Data extracted from a collection
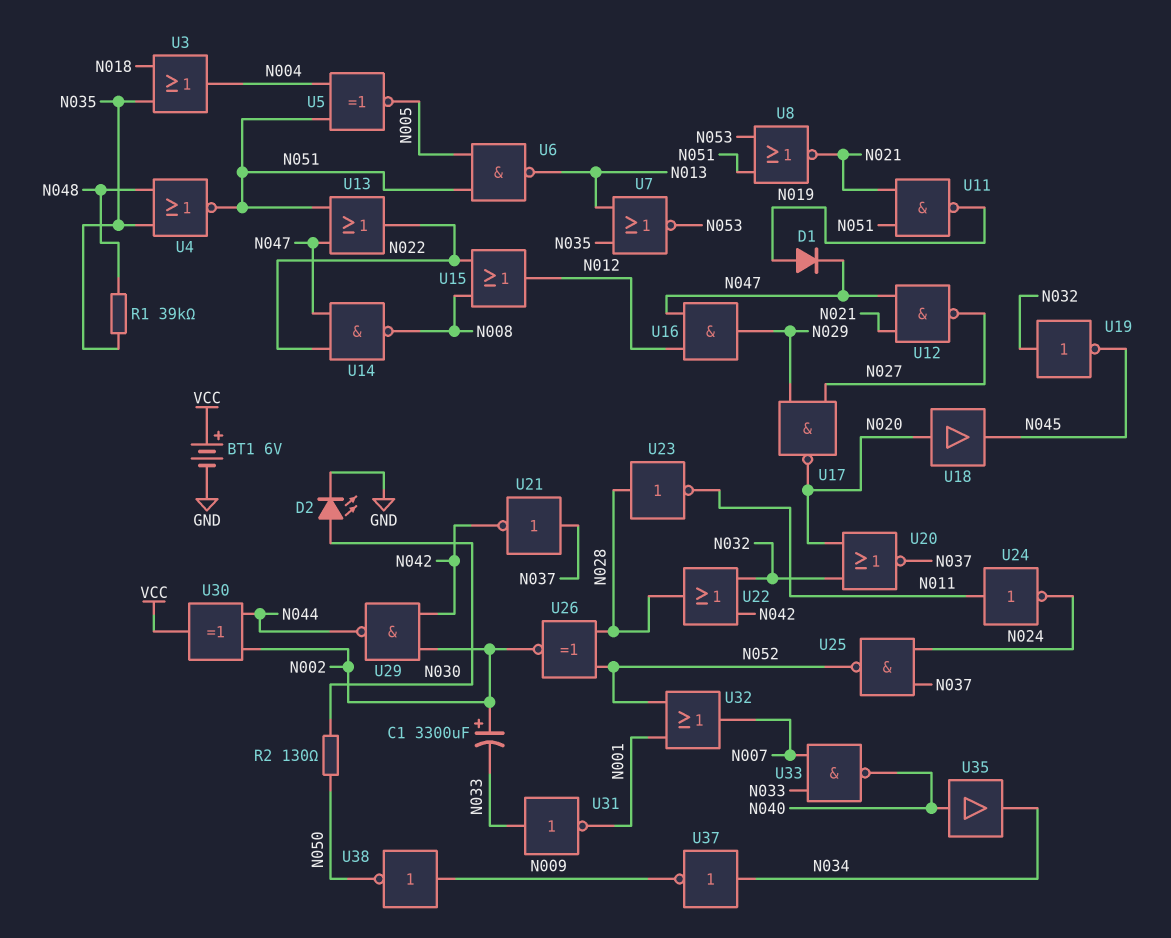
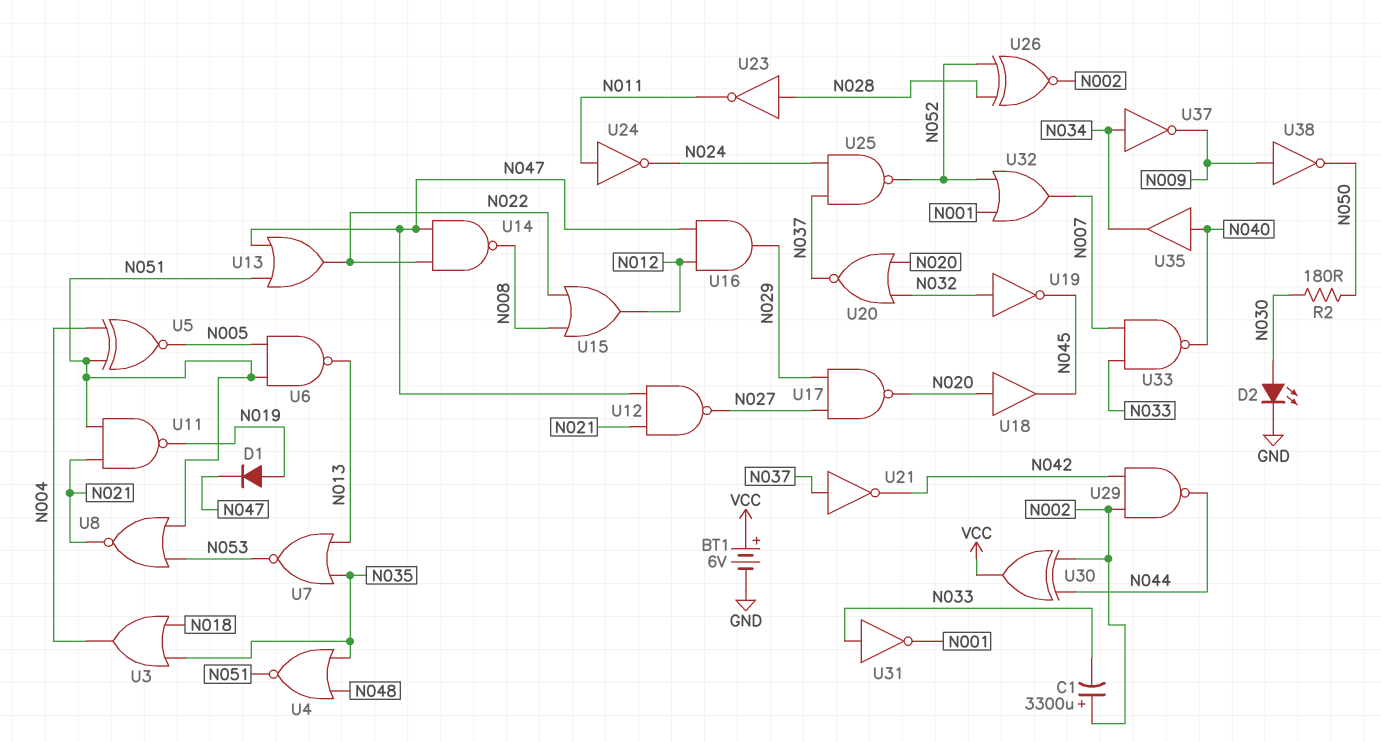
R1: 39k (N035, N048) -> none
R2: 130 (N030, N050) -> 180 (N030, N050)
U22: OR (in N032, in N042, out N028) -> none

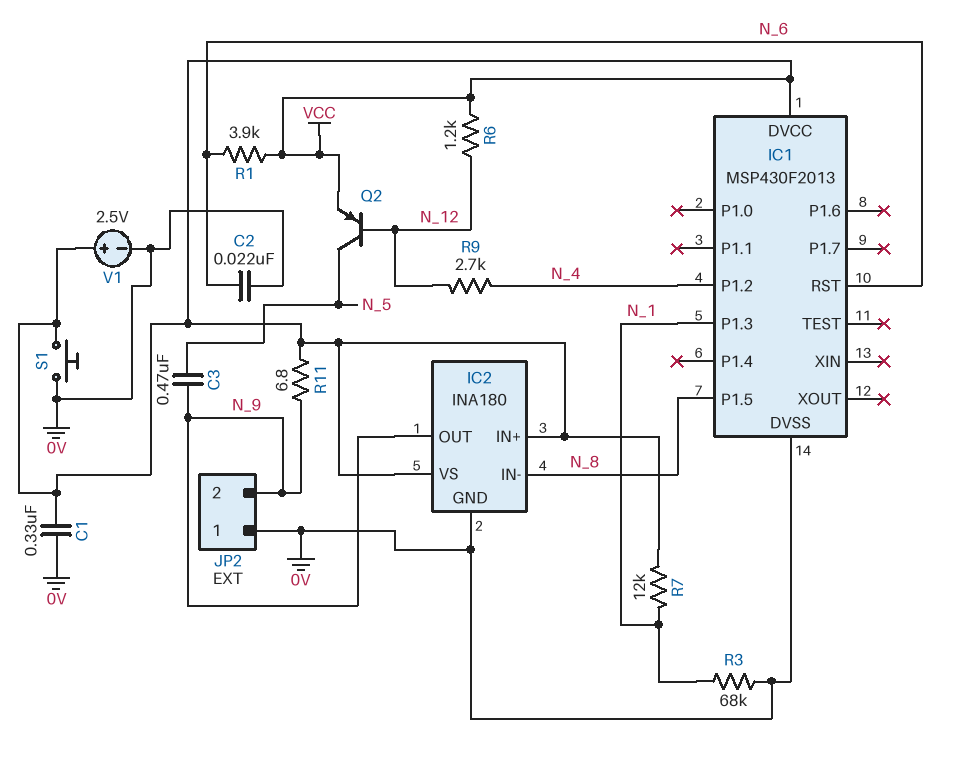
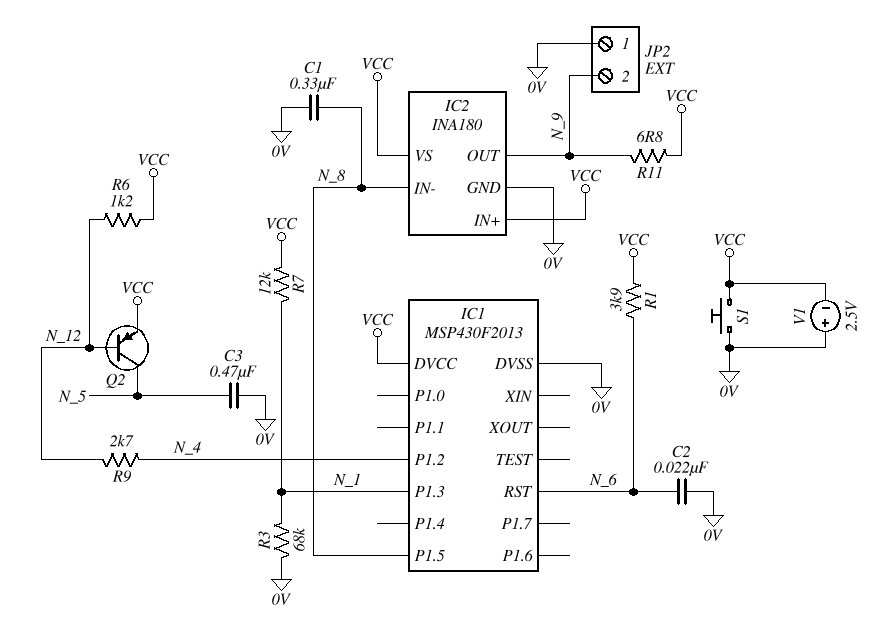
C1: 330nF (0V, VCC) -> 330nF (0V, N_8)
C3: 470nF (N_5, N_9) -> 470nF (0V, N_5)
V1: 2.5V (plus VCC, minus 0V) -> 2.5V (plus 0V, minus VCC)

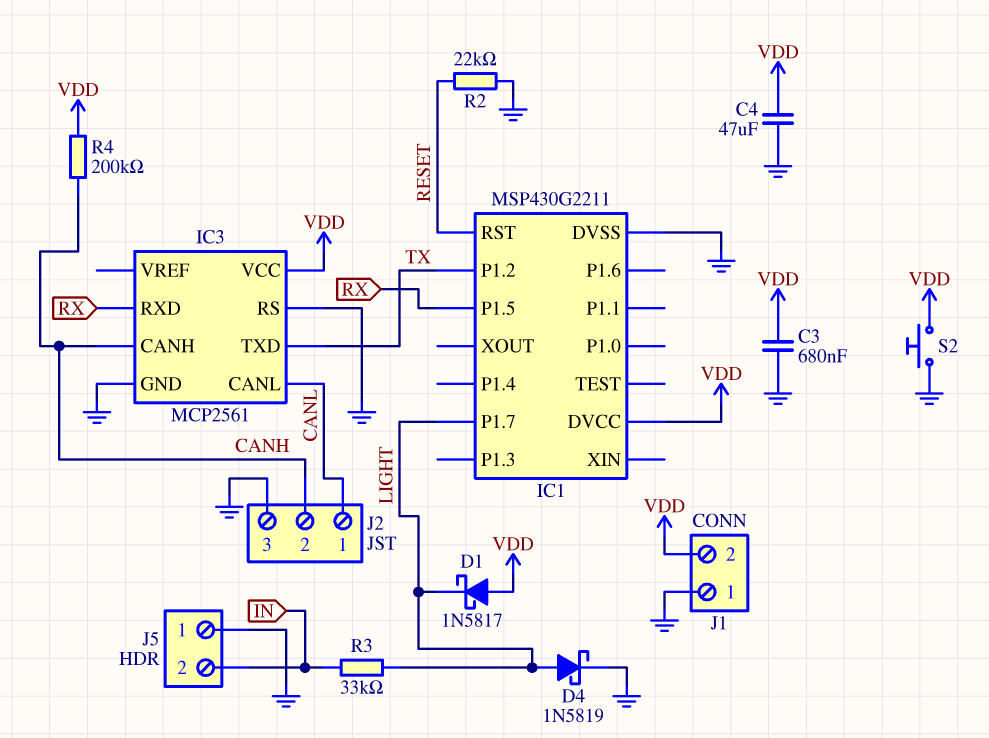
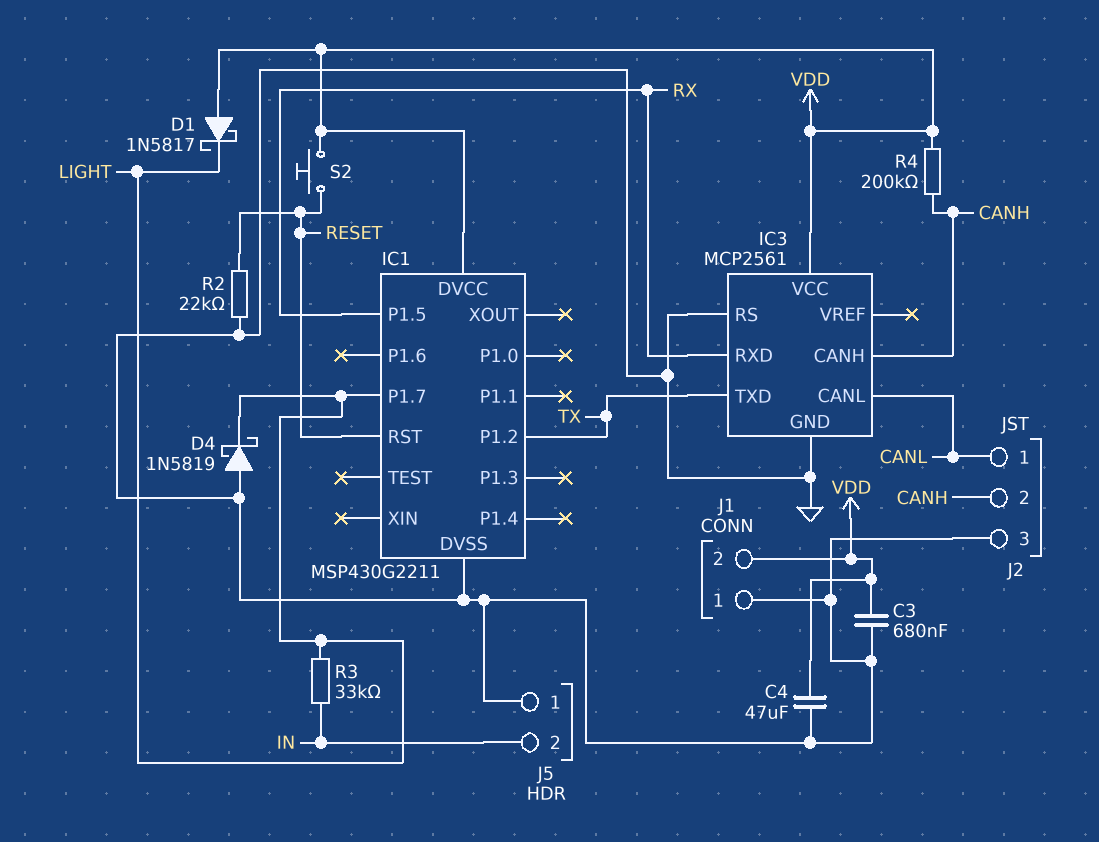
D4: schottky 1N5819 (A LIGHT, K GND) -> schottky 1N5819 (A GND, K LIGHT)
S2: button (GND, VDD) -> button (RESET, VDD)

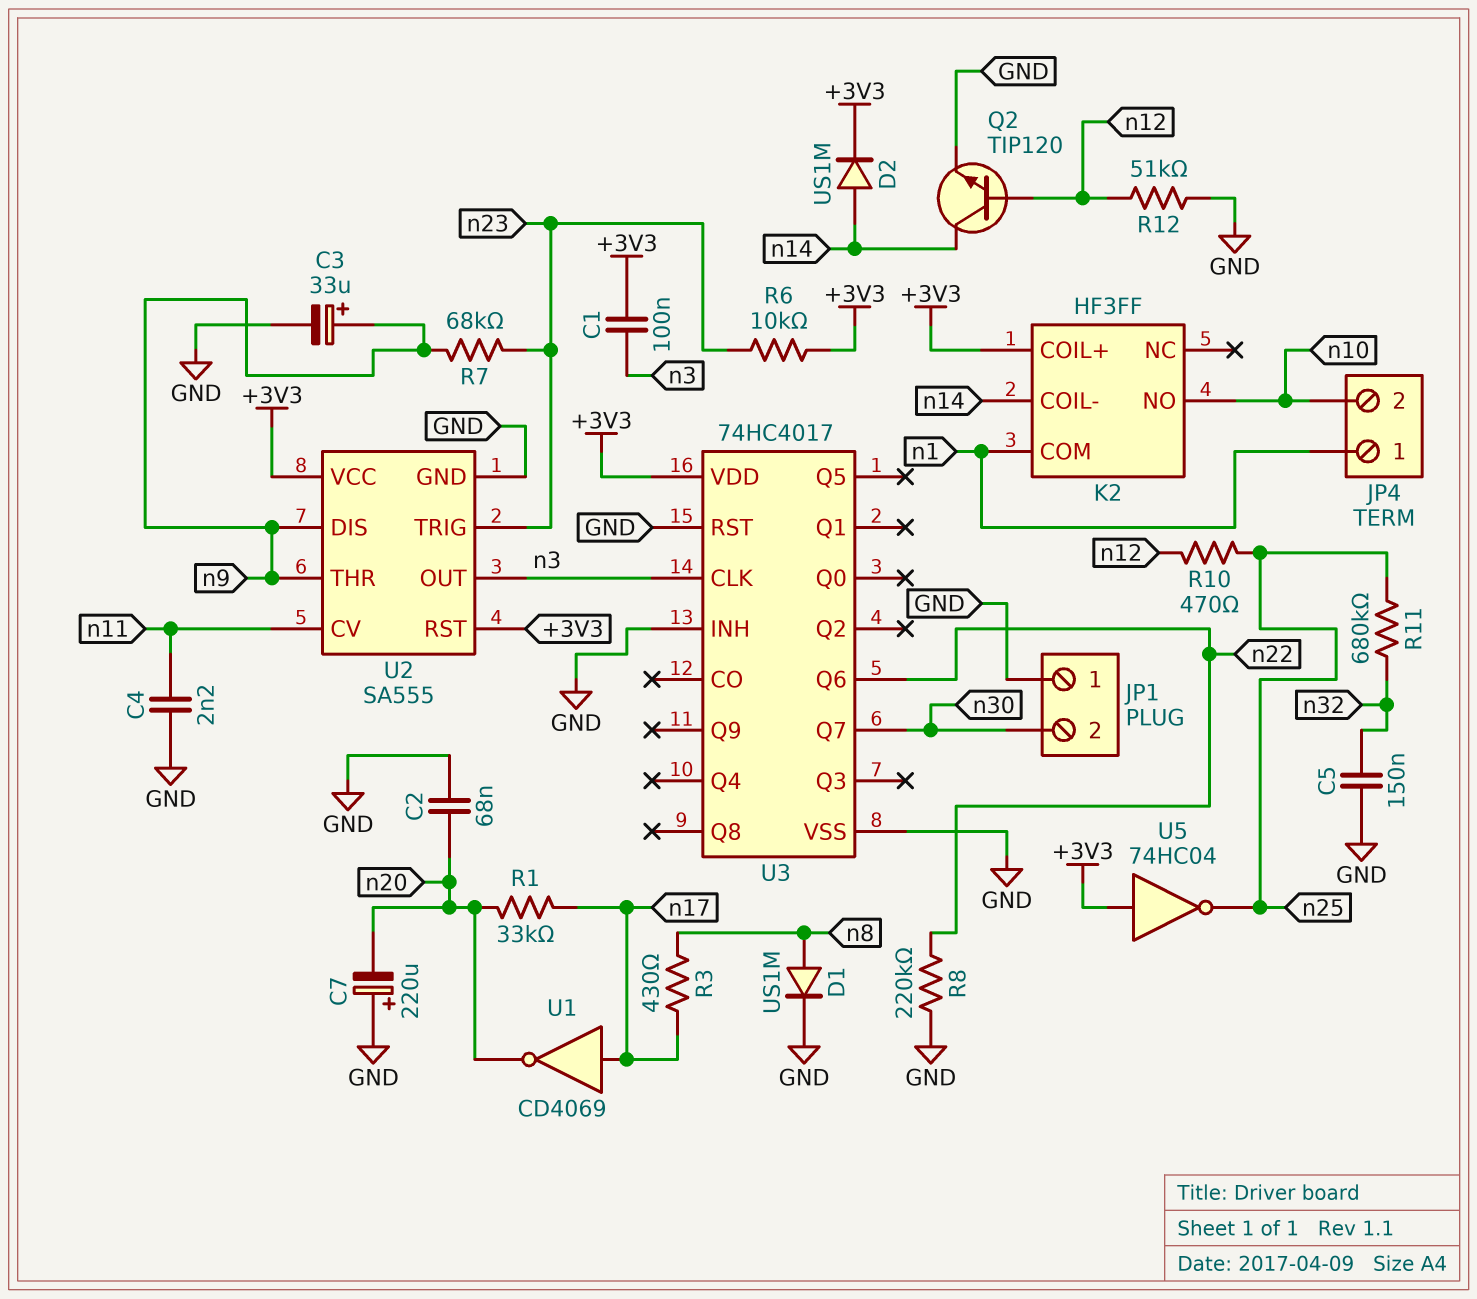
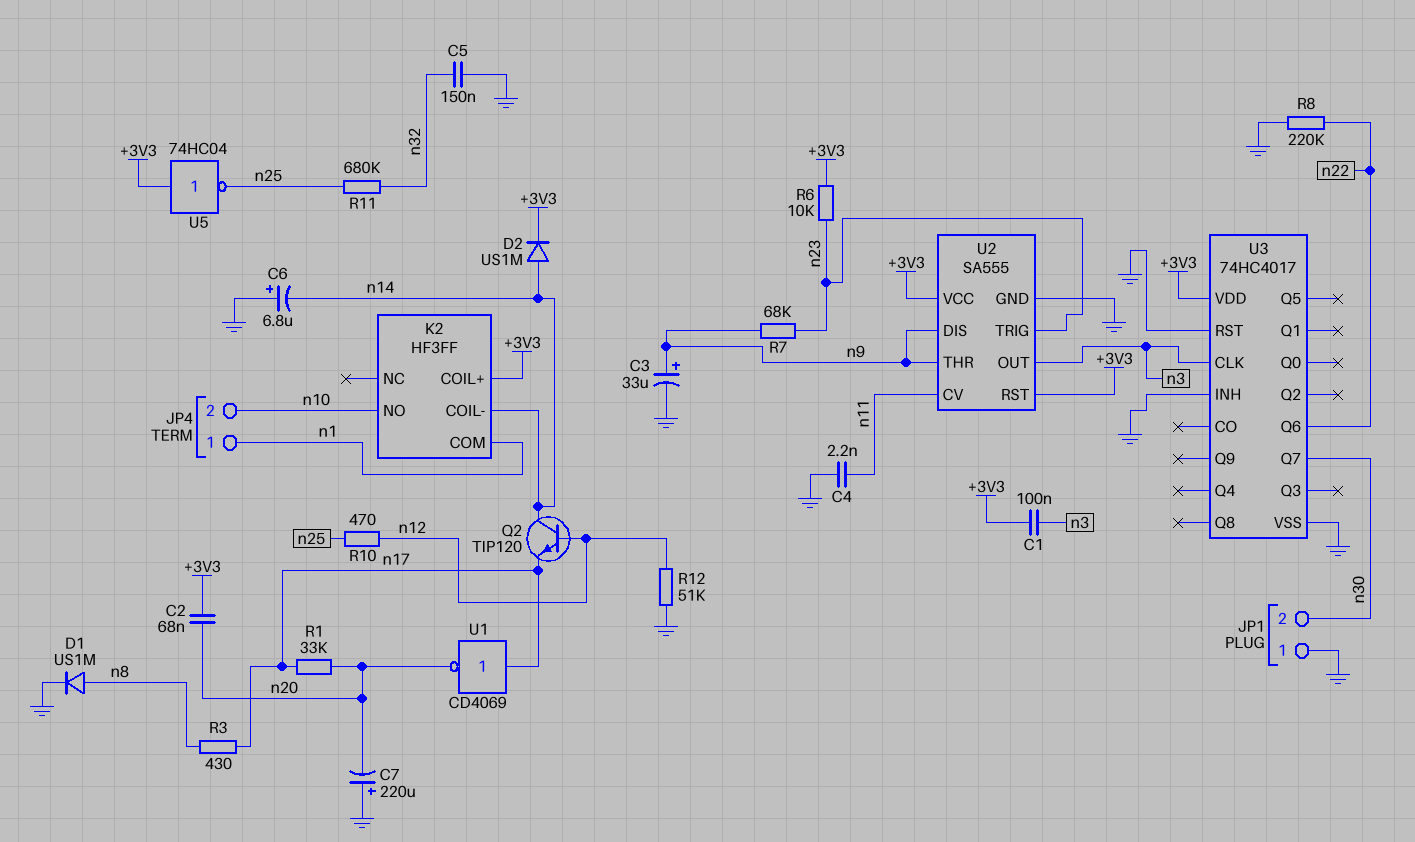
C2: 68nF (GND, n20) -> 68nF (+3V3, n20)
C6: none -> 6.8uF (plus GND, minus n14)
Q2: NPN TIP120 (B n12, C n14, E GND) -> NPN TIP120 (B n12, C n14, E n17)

## Your objective
Every line from the one with "S2: button (GND, VDD) -> button (RESET, VDD)" through the last line of the data must be copied exactly. Leave the pictures out.

## Result of this exercise
S2: button (GND, VDD) -> button (RESET, VDD)

C2: 68nF (GND, n20) -> 68nF (+3V3, n20)
C6: none -> 6.8uF (plus GND, minus n14)
Q2: NPN TIP120 (B n12, C n14, E GND) -> NPN TIP120 (B n12, C n14, E n17)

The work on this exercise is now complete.